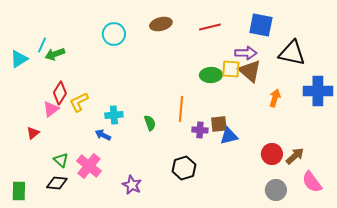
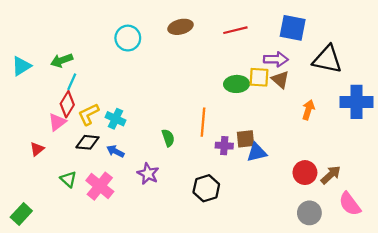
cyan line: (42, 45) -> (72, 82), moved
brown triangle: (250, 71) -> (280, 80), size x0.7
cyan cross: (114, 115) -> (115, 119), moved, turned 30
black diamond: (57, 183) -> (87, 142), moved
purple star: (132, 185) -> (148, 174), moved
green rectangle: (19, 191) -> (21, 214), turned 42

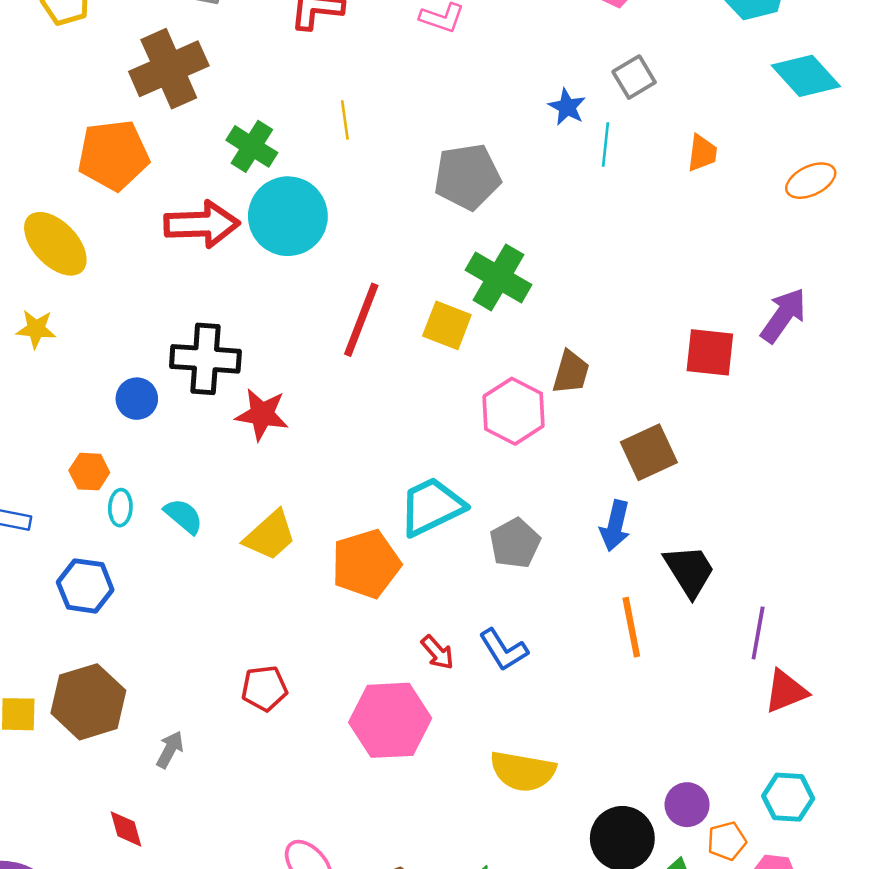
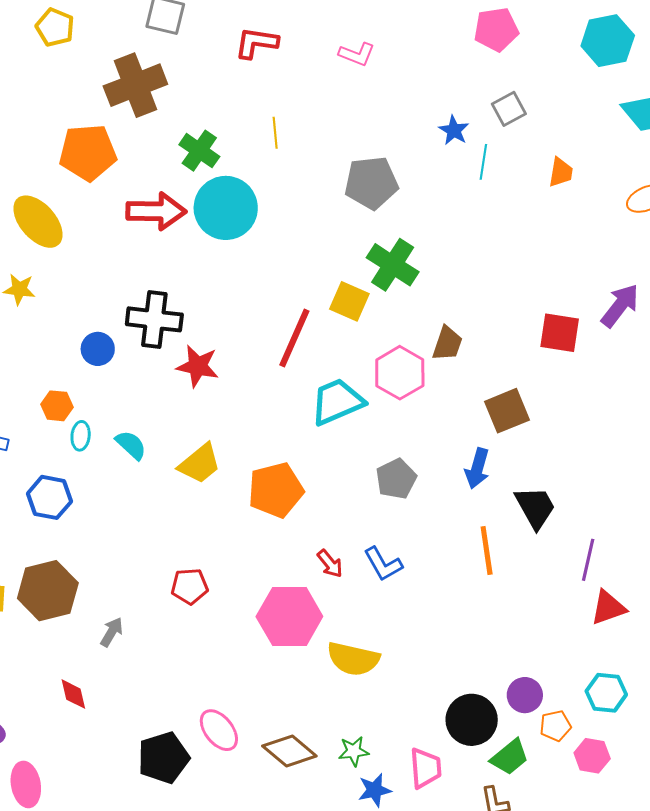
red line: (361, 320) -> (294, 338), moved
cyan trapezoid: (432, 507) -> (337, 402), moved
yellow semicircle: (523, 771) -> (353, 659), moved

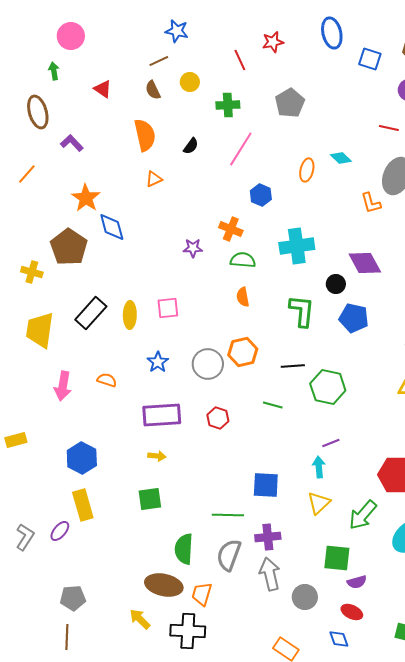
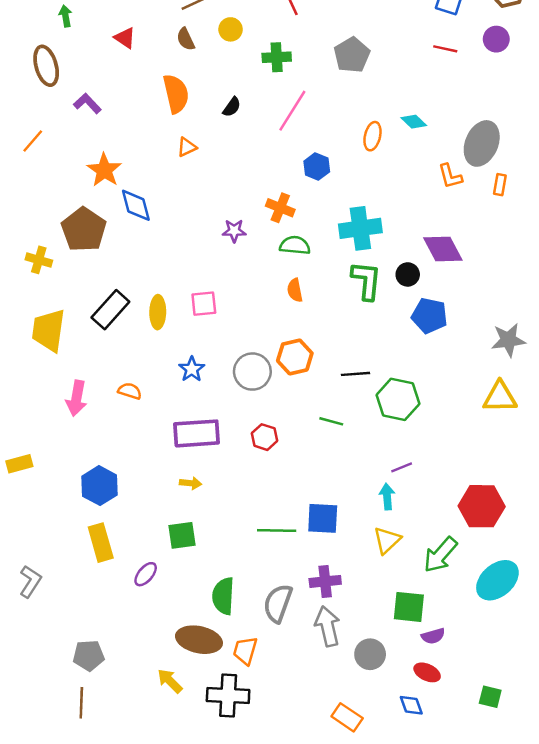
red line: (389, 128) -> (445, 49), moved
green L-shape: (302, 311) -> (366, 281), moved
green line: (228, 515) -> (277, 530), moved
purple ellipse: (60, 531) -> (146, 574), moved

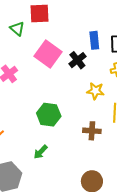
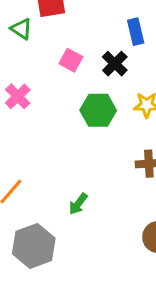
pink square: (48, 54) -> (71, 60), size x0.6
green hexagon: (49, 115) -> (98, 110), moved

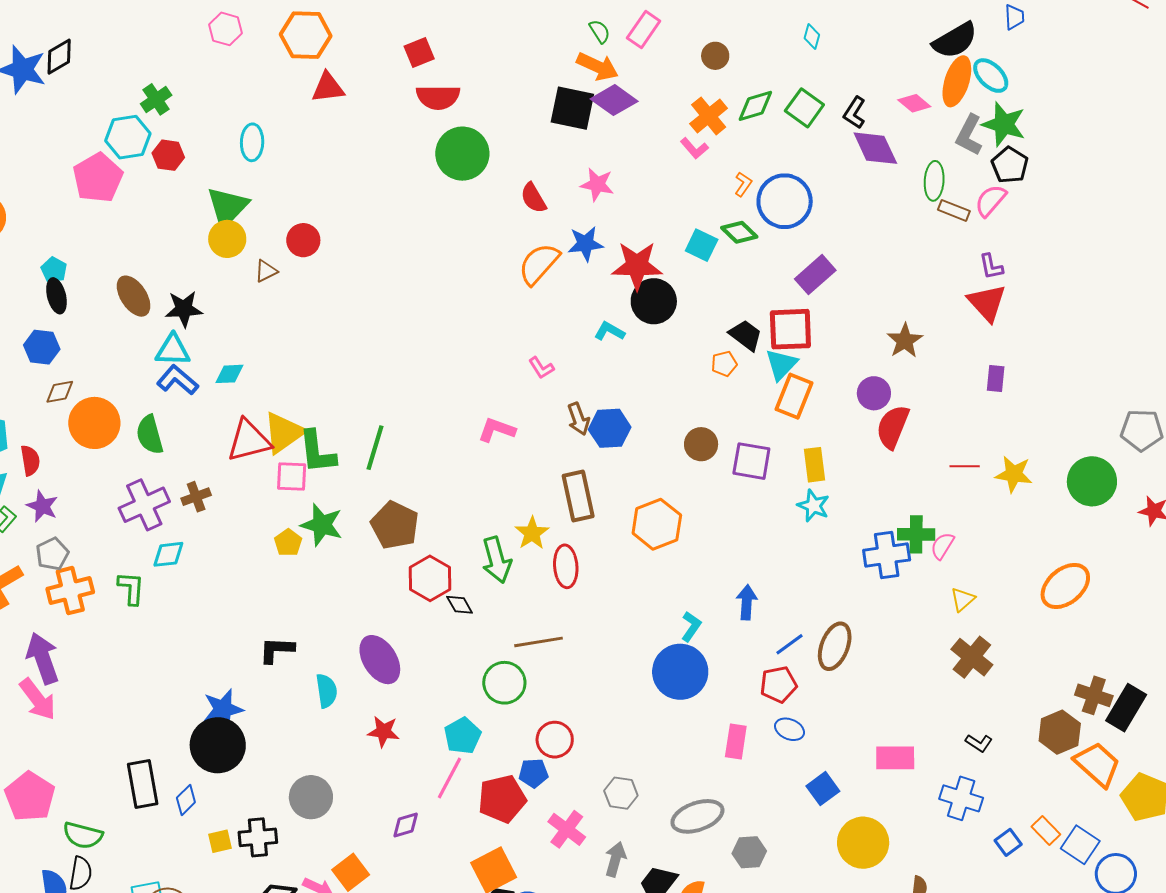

• _GOAL OF THE EXERCISE_:
Repeat the exact lines from the first line of the data through the line containing "green L-shape: (302, 311)". Nothing else, no pictures.

• _OUTPUT BELOW_:
cyan line: (42, 45) -> (72, 82), moved
brown triangle: (250, 71) -> (280, 80), size x0.7
cyan cross: (114, 115) -> (115, 119), moved, turned 30
black diamond: (57, 183) -> (87, 142), moved
purple star: (132, 185) -> (148, 174), moved
green rectangle: (19, 191) -> (21, 214), turned 42

red line: (361, 320) -> (294, 338), moved
cyan trapezoid: (432, 507) -> (337, 402), moved
yellow semicircle: (523, 771) -> (353, 659), moved

red line: (389, 128) -> (445, 49), moved
green L-shape: (302, 311) -> (366, 281), moved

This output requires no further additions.